Multi-step shape edit data:
== == ==
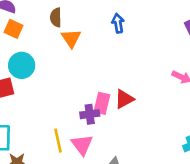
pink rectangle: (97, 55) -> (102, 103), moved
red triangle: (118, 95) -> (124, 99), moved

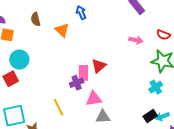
orange triangle: (71, 38) -> (62, 30), moved
pink triangle: (82, 145) -> (94, 99), moved, turned -48

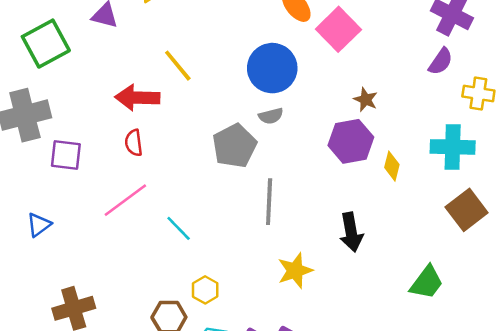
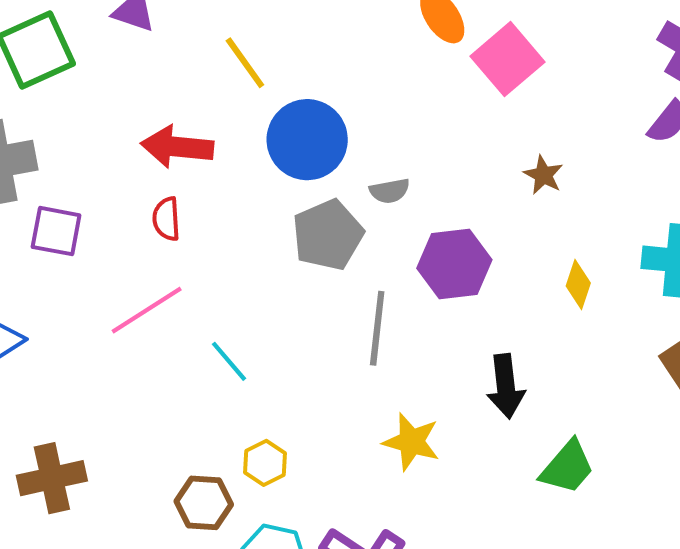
yellow line: (178, 66) -> (245, 63), moved
blue circle: (272, 68) -> (307, 140), moved
purple hexagon: (351, 141) -> (454, 264), moved
yellow star: (295, 271) -> (411, 442), turned 30
green trapezoid: (427, 282) -> (567, 467), moved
== == ==
**The task:** Which lines above hold the string "yellow"? Copy every one of them.

**Response area:**
yellow line: (178, 66) -> (245, 63), moved
yellow star: (295, 271) -> (411, 442), turned 30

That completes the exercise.